(What is being asked):
Filter the entries down to the lines containing "exchanged", and copy those lines.
====================
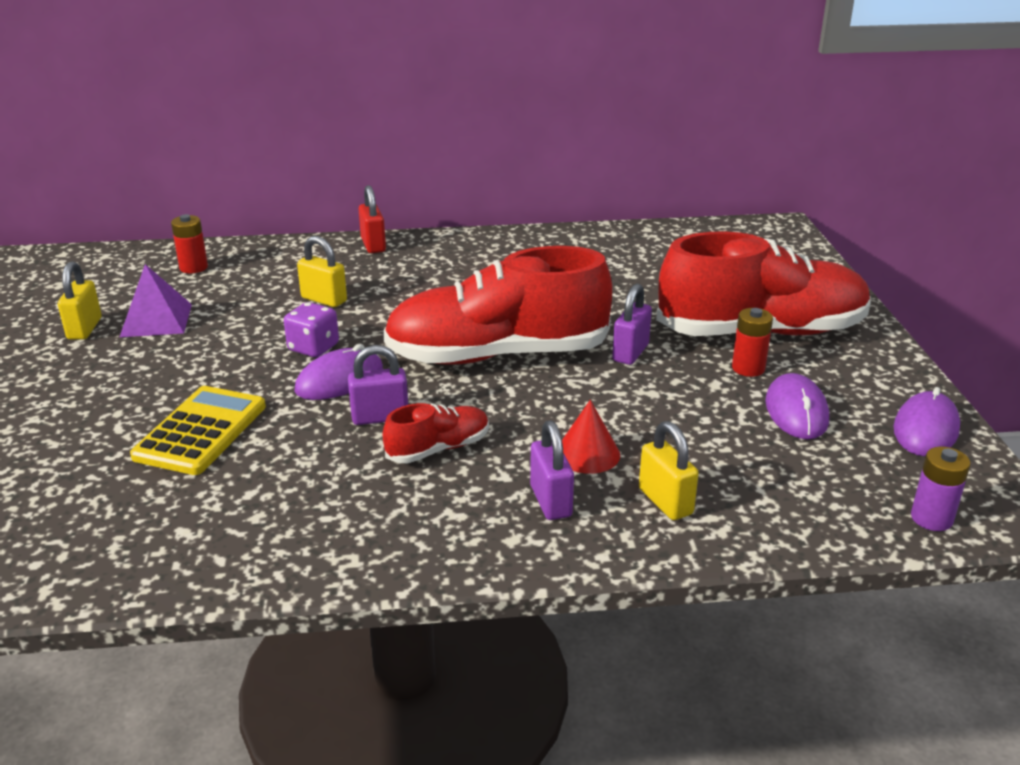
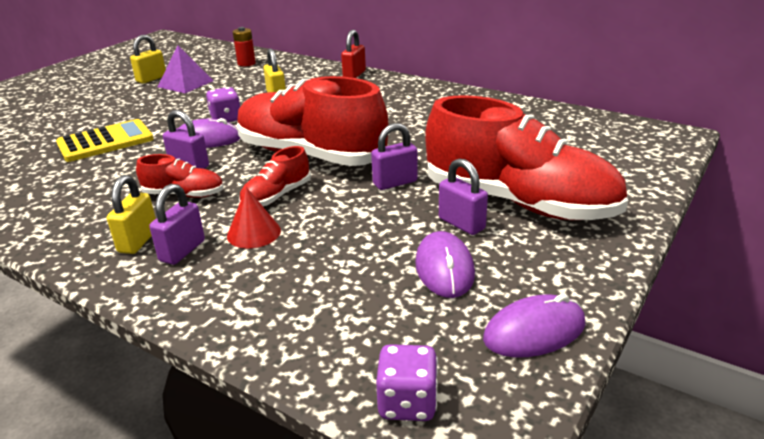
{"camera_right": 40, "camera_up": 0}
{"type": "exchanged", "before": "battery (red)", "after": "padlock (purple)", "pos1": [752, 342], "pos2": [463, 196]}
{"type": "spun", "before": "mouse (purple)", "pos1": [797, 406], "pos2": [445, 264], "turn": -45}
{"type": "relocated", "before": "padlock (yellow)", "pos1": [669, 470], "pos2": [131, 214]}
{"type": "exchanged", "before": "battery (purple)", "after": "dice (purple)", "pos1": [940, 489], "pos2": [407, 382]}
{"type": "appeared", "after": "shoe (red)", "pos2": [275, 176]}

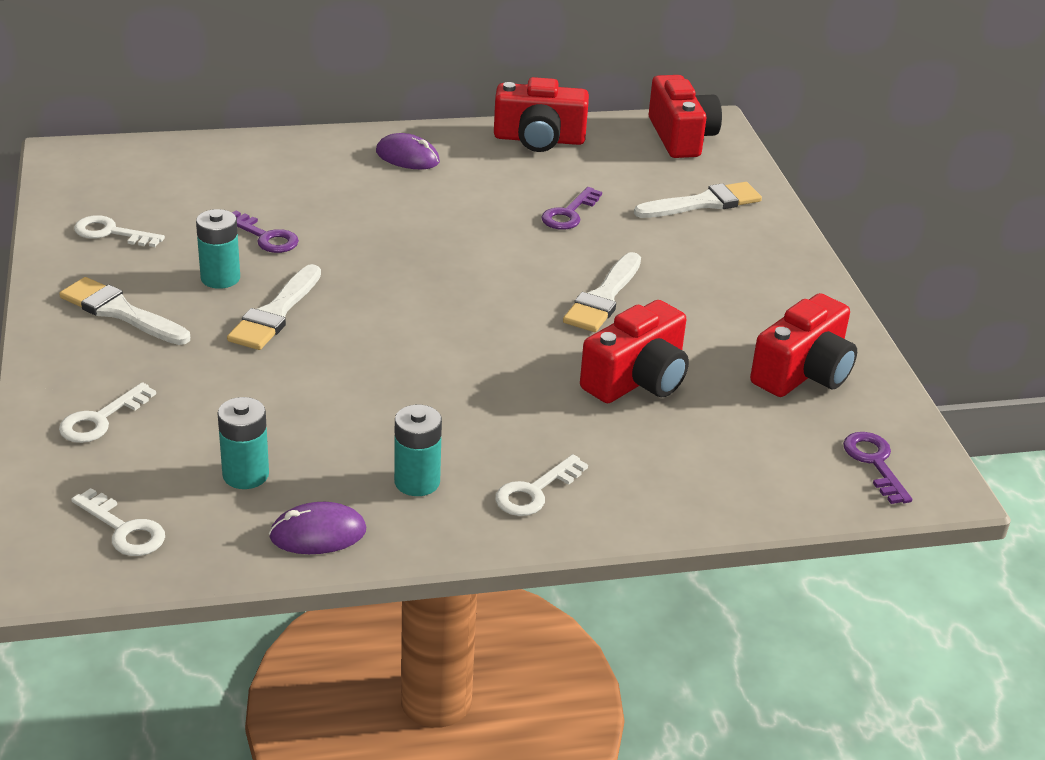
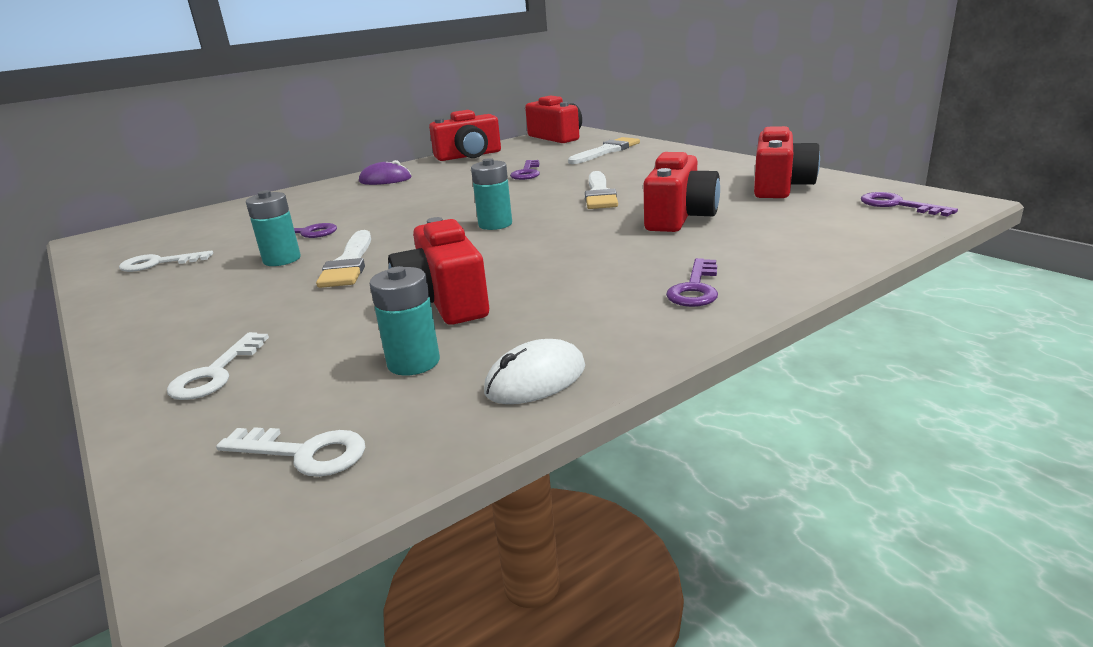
{"camera_right": -20, "camera_up": -10}
{"type": "missing", "before": "brush (white)", "pos1": [124, 311]}
{"type": "relocated", "before": "battery (turquoise)", "pos1": [418, 450], "pos2": [491, 194]}
{"type": "colour", "before": "key (white)", "after": "key (purple)", "pos1": [541, 485], "pos2": [692, 282]}
{"type": "colour", "before": "mouse (purple)", "after": "mouse (white)", "pos1": [317, 528], "pos2": [534, 371]}
{"type": "appeared", "after": "camera (red)", "pos2": [438, 271]}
====================
(Response area):
{"type": "exchanged", "before": "battery (red)", "after": "padlock (purple)", "pos1": [752, 342], "pos2": [463, 196]}
{"type": "exchanged", "before": "battery (purple)", "after": "dice (purple)", "pos1": [940, 489], "pos2": [407, 382]}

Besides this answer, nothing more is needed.